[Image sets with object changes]
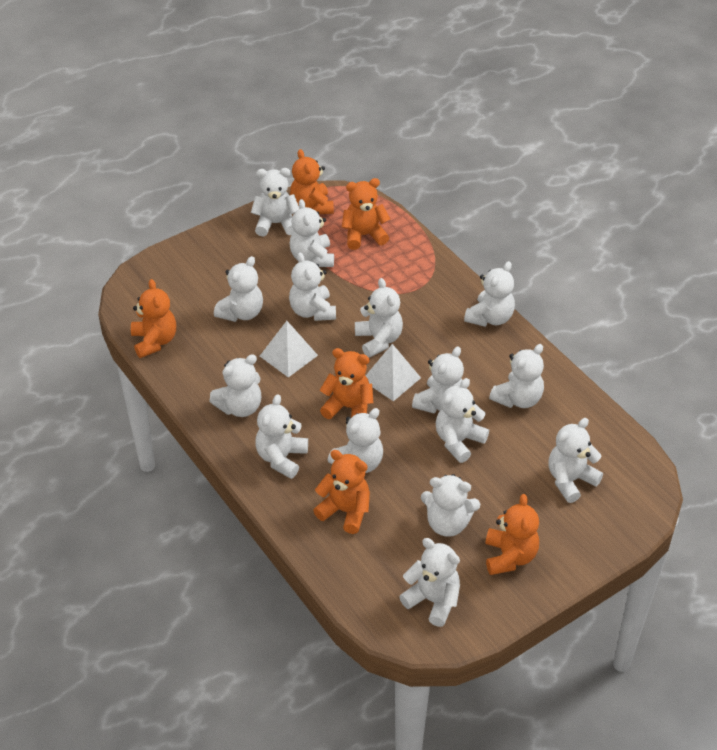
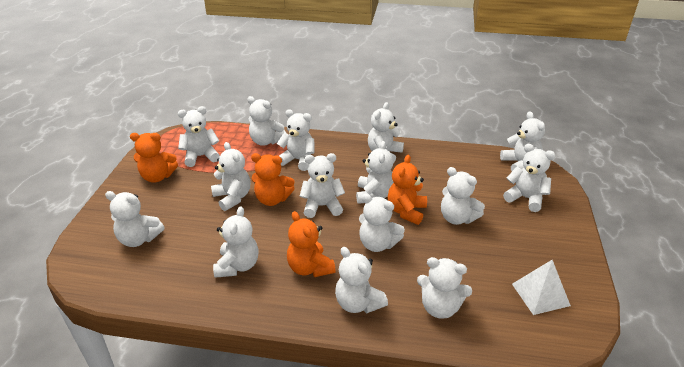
orange teddy bear: 6 -> 4
white pyramid: 2 -> 1

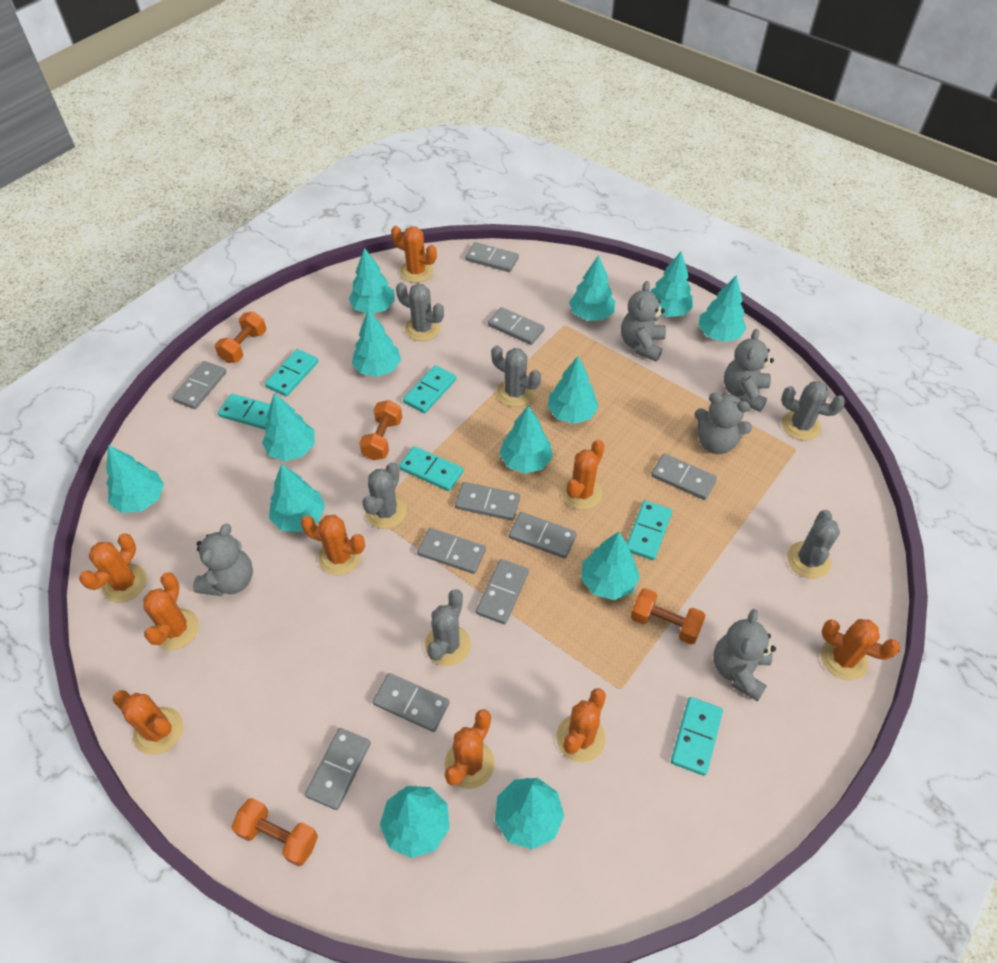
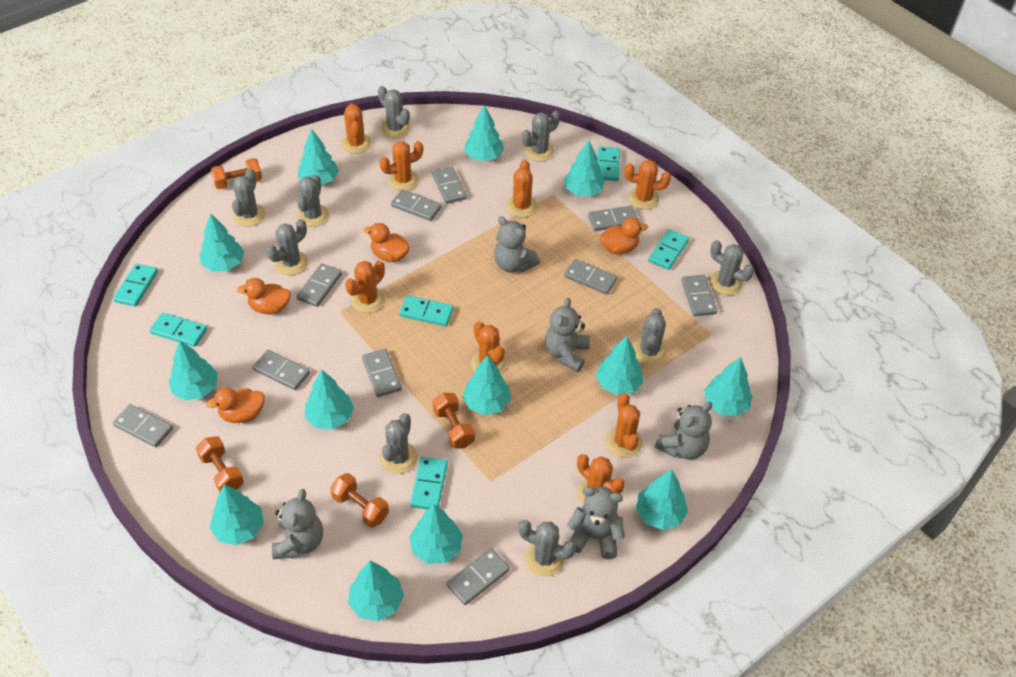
grey cactus: 6 -> 9
orange cactus: 9 -> 8
orange duck: 0 -> 4

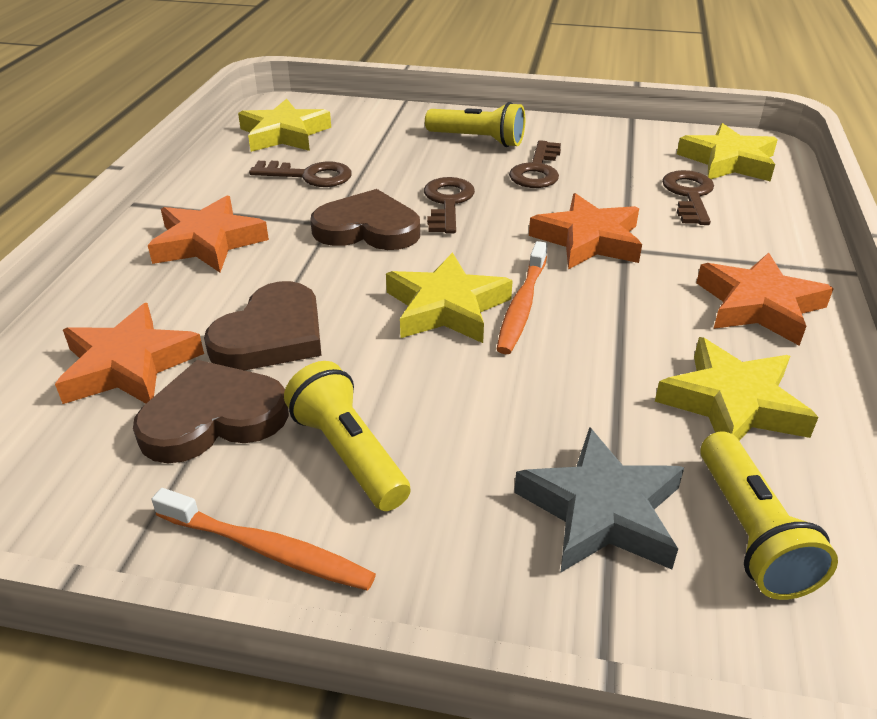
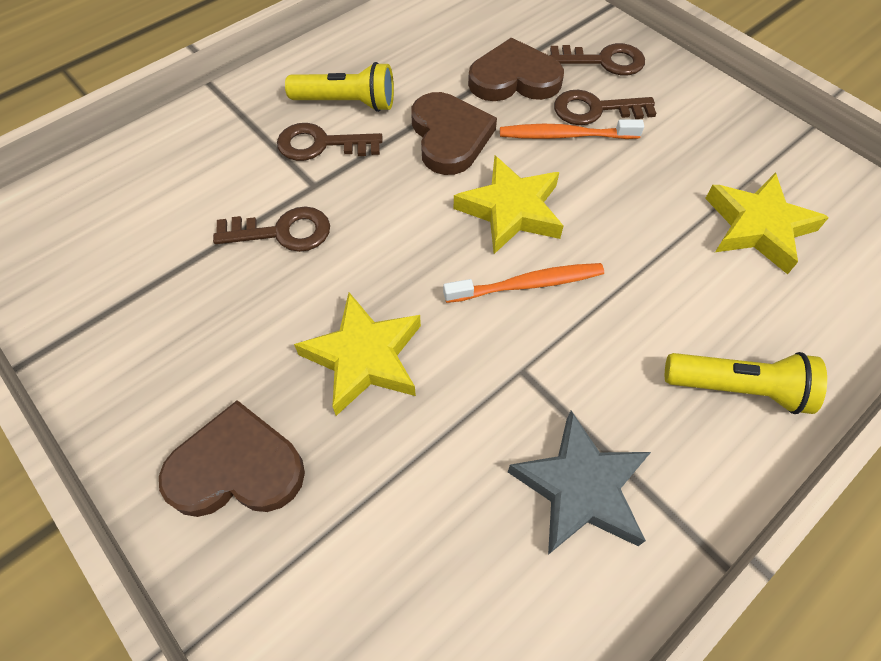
orange star: 4 -> 0
yellow flashlight: 3 -> 2
yellow star: 4 -> 3

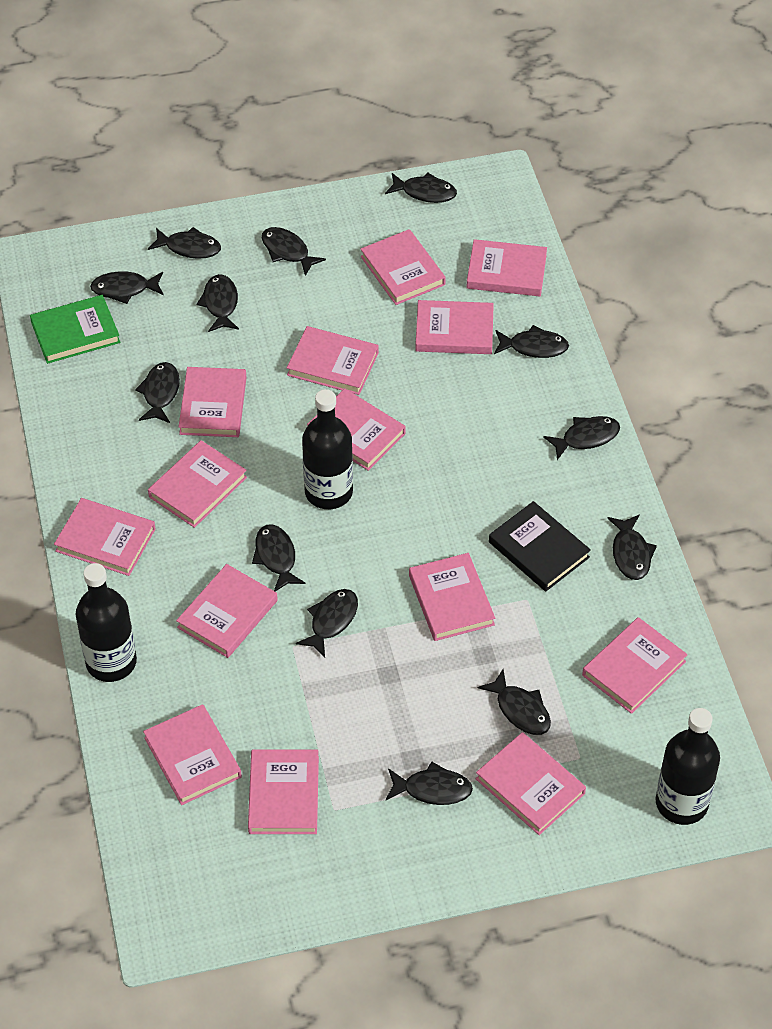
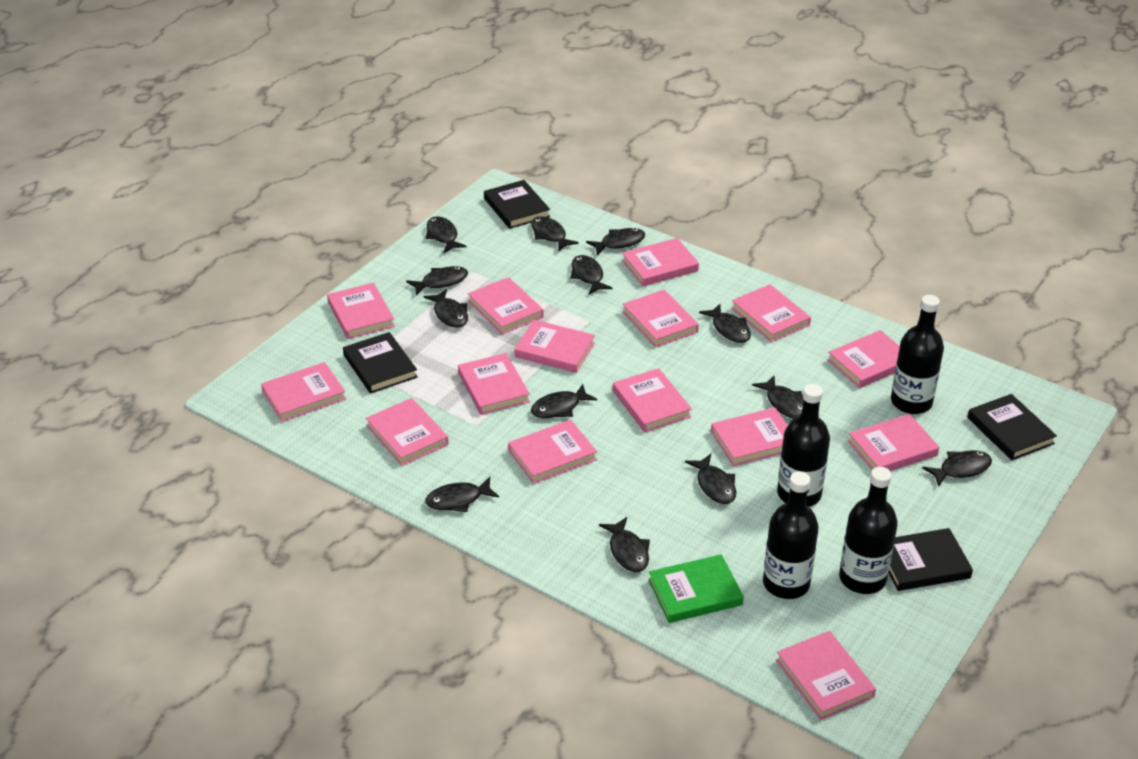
black book: 1 -> 4
black bottle: 3 -> 4
pink book: 14 -> 15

Task prompt: Could the entries above be retyped exactly, with the pictures left out?

Task output:
orange teddy bear: 6 -> 4
white pyramid: 2 -> 1

grey cactus: 6 -> 9
orange cactus: 9 -> 8
orange duck: 0 -> 4

orange star: 4 -> 0
yellow flashlight: 3 -> 2
yellow star: 4 -> 3

black book: 1 -> 4
black bottle: 3 -> 4
pink book: 14 -> 15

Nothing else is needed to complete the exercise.